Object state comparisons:
··········
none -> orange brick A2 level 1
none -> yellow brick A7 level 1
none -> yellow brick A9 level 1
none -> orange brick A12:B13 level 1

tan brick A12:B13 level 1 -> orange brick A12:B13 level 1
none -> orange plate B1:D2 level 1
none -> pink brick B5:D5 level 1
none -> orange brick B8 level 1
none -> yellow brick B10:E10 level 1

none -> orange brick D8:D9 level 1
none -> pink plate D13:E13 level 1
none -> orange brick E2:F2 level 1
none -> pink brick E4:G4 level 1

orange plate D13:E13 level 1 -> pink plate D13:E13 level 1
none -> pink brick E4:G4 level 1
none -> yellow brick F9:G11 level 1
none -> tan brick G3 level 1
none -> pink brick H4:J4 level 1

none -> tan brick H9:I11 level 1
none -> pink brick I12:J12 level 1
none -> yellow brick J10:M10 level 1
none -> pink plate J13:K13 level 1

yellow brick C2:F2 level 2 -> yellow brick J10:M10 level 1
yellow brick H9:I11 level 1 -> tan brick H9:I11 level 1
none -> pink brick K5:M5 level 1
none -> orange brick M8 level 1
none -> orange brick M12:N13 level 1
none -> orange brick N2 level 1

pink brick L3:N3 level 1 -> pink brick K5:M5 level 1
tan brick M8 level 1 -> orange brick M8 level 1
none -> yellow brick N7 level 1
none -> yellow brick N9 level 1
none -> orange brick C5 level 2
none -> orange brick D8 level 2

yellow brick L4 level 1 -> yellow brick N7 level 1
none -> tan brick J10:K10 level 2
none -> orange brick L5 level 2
··········
# Exercise directions
Output all entries again exactly; no line may be altered.

# Answer below
none -> orange brick A2 level 1
none -> yellow brick A7 level 1
none -> yellow brick A9 level 1
none -> orange brick A12:B13 level 1

tan brick A12:B13 level 1 -> orange brick A12:B13 level 1
none -> orange plate B1:D2 level 1
none -> pink brick B5:D5 level 1
none -> orange brick B8 level 1
none -> yellow brick B10:E10 level 1

none -> orange brick D8:D9 level 1
none -> pink plate D13:E13 level 1
none -> orange brick E2:F2 level 1
none -> pink brick E4:G4 level 1

orange plate D13:E13 level 1 -> pink plate D13:E13 level 1
none -> pink brick E4:G4 level 1
none -> yellow brick F9:G11 level 1
none -> tan brick G3 level 1
none -> pink brick H4:J4 level 1

none -> tan brick H9:I11 level 1
none -> pink brick I12:J12 level 1
none -> yellow brick J10:M10 level 1
none -> pink plate J13:K13 level 1

yellow brick C2:F2 level 2 -> yellow brick J10:M10 level 1
yellow brick H9:I11 level 1 -> tan brick H9:I11 level 1
none -> pink brick K5:M5 level 1
none -> orange brick M8 level 1
none -> orange brick M12:N13 level 1
none -> orange brick N2 level 1

pink brick L3:N3 level 1 -> pink brick K5:M5 level 1
tan brick M8 level 1 -> orange brick M8 level 1
none -> yellow brick N7 level 1
none -> yellow brick N9 level 1
none -> orange brick C5 level 2
none -> orange brick D8 level 2

yellow brick L4 level 1 -> yellow brick N7 level 1
none -> tan brick J10:K10 level 2
none -> orange brick L5 level 2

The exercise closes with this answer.